[Dataset entries]
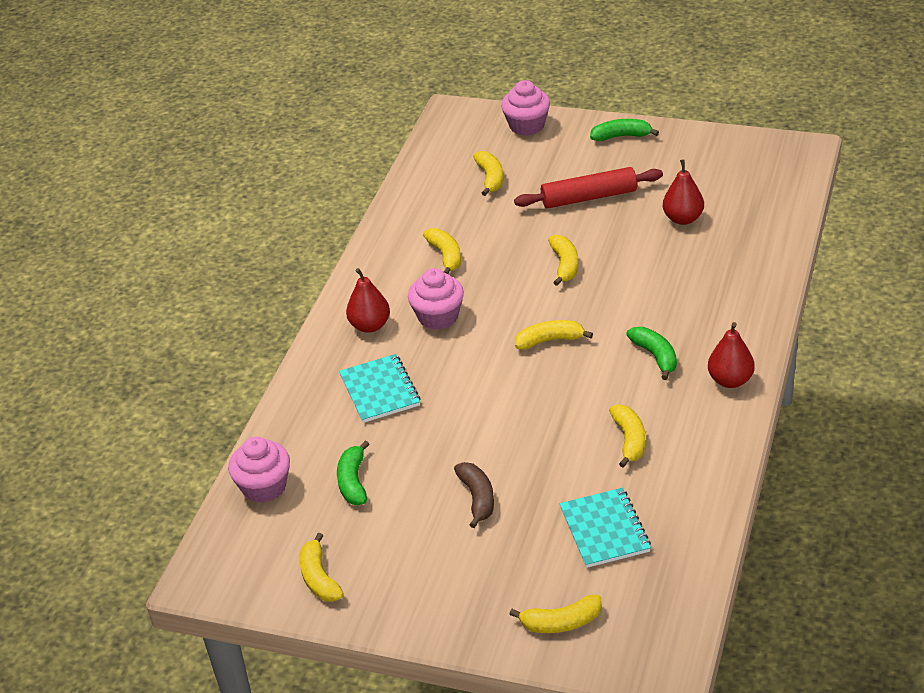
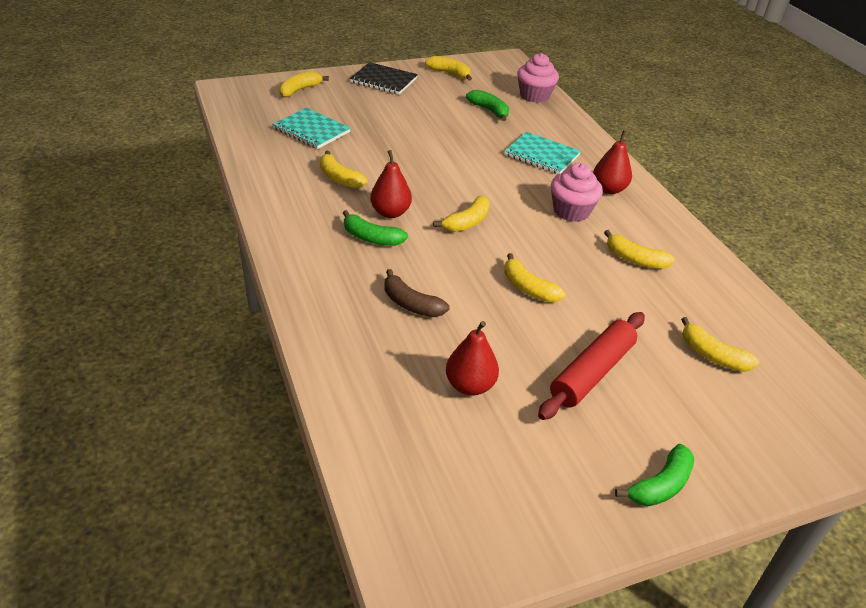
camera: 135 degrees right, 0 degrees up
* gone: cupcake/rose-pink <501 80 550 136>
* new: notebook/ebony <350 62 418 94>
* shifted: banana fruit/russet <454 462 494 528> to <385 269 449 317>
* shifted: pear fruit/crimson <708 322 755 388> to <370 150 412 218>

WORK REQUIRED = Repeat the data above starting at the line with "<350 62 418 94>" and ending at its last line, exactly, with no other lines.

REPLY TO THE TASK =
* new: notebook/ebony <350 62 418 94>
* shifted: banana fruit/russet <454 462 494 528> to <385 269 449 317>
* shifted: pear fruit/crimson <708 322 755 388> to <370 150 412 218>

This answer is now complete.